> _Supplied material_
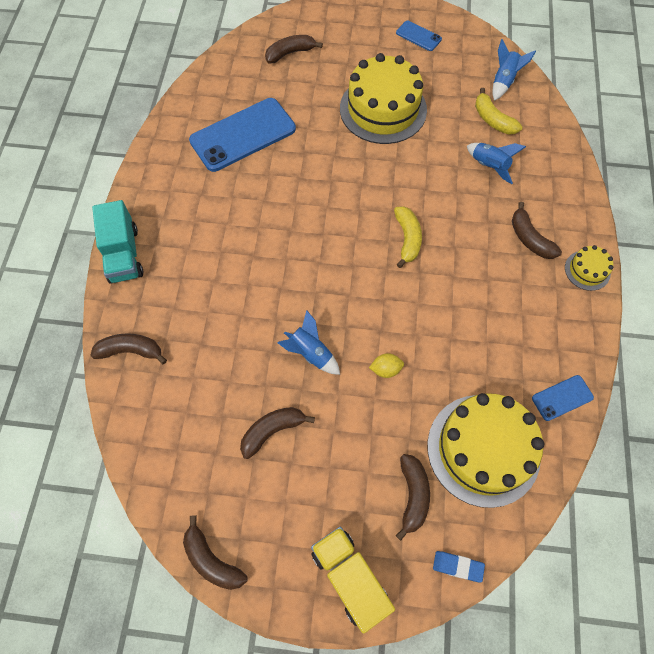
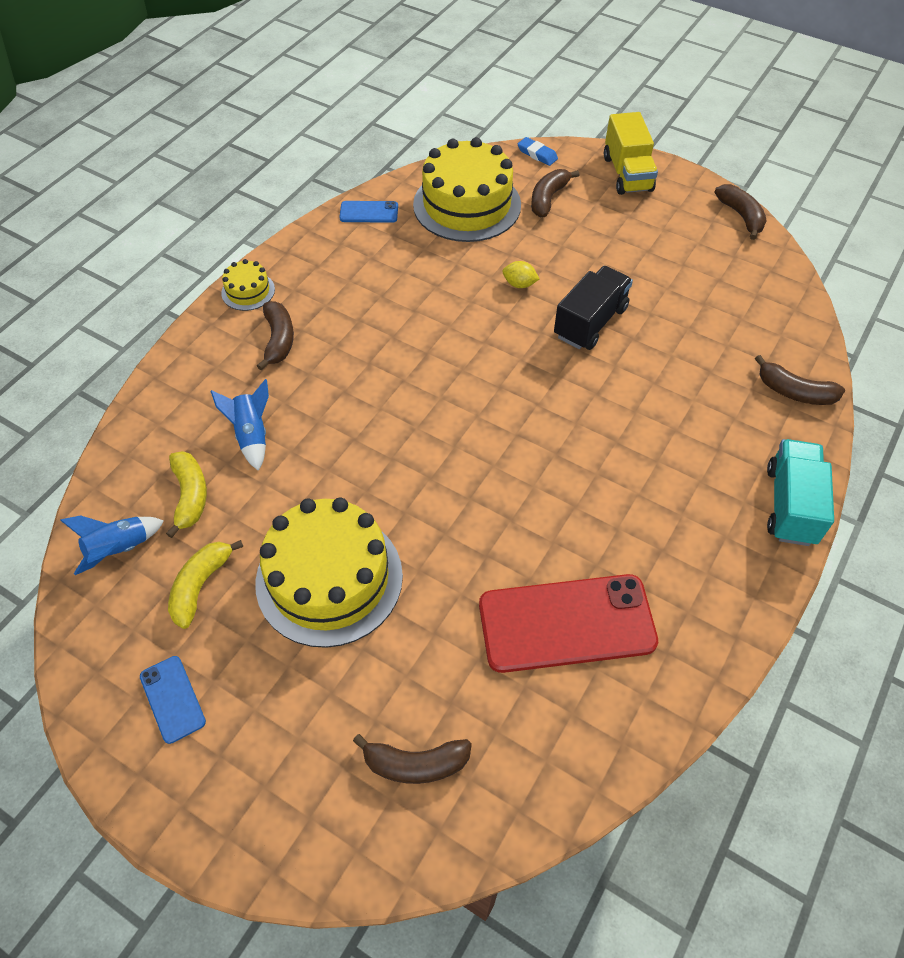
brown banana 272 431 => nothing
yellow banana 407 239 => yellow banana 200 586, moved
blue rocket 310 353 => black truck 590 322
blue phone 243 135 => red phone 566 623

> _Work task_
Reproduce the full listing verbatim so that only the pictures are missing.

> _Exercise result_
brown banana 272 431 => nothing
yellow banana 407 239 => yellow banana 200 586, moved
blue rocket 310 353 => black truck 590 322
blue phone 243 135 => red phone 566 623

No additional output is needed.